Extracted data entries
== Segment start ==

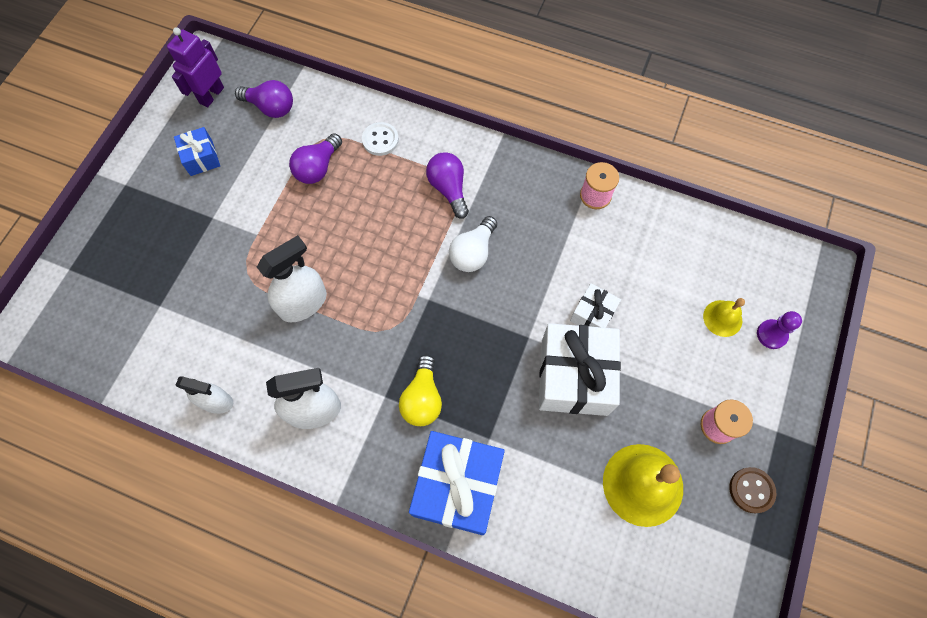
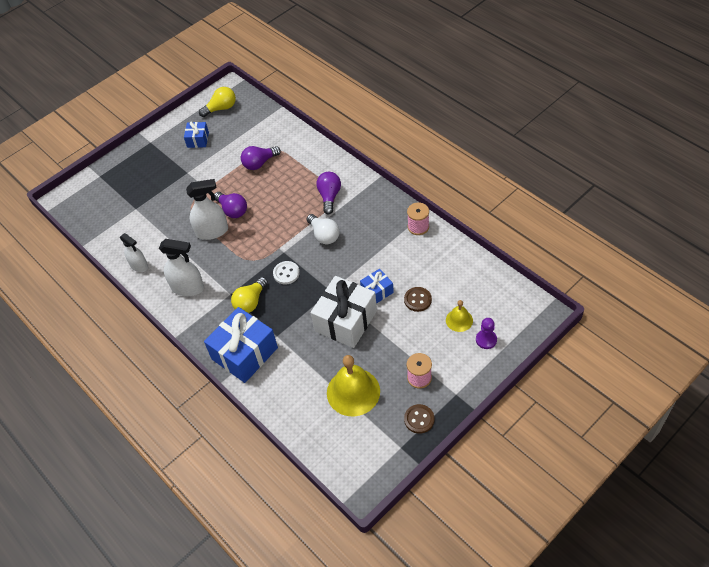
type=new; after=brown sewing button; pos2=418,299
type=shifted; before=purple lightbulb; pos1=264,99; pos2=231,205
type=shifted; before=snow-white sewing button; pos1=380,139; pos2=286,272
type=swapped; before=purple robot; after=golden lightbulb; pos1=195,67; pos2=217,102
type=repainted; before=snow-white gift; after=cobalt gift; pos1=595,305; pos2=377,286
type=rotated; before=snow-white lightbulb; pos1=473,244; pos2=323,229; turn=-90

== Segment end ==

Task statement -> This task calls for an exact reproduction of the lines that start at the one containing "type=shifted; before=snow-white sewing" and continue to the end of the entries above.

Task output ->
type=shifted; before=snow-white sewing button; pos1=380,139; pos2=286,272
type=swapped; before=purple robot; after=golden lightbulb; pos1=195,67; pos2=217,102
type=repainted; before=snow-white gift; after=cobalt gift; pos1=595,305; pos2=377,286
type=rotated; before=snow-white lightbulb; pos1=473,244; pos2=323,229; turn=-90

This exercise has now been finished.